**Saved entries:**
──────────────────────────────

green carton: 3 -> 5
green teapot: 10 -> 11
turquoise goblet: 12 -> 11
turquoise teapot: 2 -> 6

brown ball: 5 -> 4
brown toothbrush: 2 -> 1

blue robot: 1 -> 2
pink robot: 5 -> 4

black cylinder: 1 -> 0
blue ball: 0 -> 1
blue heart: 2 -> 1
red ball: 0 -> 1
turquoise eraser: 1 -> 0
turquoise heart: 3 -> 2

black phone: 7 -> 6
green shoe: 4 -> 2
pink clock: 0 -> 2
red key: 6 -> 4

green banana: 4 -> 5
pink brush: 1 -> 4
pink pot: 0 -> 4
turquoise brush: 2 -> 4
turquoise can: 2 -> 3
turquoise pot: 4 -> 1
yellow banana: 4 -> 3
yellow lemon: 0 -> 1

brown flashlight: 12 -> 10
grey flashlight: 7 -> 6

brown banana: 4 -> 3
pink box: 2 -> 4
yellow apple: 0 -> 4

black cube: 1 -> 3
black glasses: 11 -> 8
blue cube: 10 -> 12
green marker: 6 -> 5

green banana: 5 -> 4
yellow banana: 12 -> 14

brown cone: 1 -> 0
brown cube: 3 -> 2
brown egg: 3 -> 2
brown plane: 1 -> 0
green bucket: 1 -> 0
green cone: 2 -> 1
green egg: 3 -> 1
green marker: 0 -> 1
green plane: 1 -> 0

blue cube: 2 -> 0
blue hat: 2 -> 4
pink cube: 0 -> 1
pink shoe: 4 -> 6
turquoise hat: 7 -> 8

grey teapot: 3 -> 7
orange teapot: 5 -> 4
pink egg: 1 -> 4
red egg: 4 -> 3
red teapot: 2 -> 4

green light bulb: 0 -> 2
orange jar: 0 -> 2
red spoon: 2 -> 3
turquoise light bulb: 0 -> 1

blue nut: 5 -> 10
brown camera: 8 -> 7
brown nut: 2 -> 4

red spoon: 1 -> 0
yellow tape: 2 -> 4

──────────────────────────────

**YOUR GOAL:**
The required output is every line above from the one with "turquoise can: 2 -> 3" down to the one with "blue nut: 5 -> 10", restated word for word, ends included.

**THE ANSWER:**
turquoise can: 2 -> 3
turquoise pot: 4 -> 1
yellow banana: 4 -> 3
yellow lemon: 0 -> 1

brown flashlight: 12 -> 10
grey flashlight: 7 -> 6

brown banana: 4 -> 3
pink box: 2 -> 4
yellow apple: 0 -> 4

black cube: 1 -> 3
black glasses: 11 -> 8
blue cube: 10 -> 12
green marker: 6 -> 5

green banana: 5 -> 4
yellow banana: 12 -> 14

brown cone: 1 -> 0
brown cube: 3 -> 2
brown egg: 3 -> 2
brown plane: 1 -> 0
green bucket: 1 -> 0
green cone: 2 -> 1
green egg: 3 -> 1
green marker: 0 -> 1
green plane: 1 -> 0

blue cube: 2 -> 0
blue hat: 2 -> 4
pink cube: 0 -> 1
pink shoe: 4 -> 6
turquoise hat: 7 -> 8

grey teapot: 3 -> 7
orange teapot: 5 -> 4
pink egg: 1 -> 4
red egg: 4 -> 3
red teapot: 2 -> 4

green light bulb: 0 -> 2
orange jar: 0 -> 2
red spoon: 2 -> 3
turquoise light bulb: 0 -> 1

blue nut: 5 -> 10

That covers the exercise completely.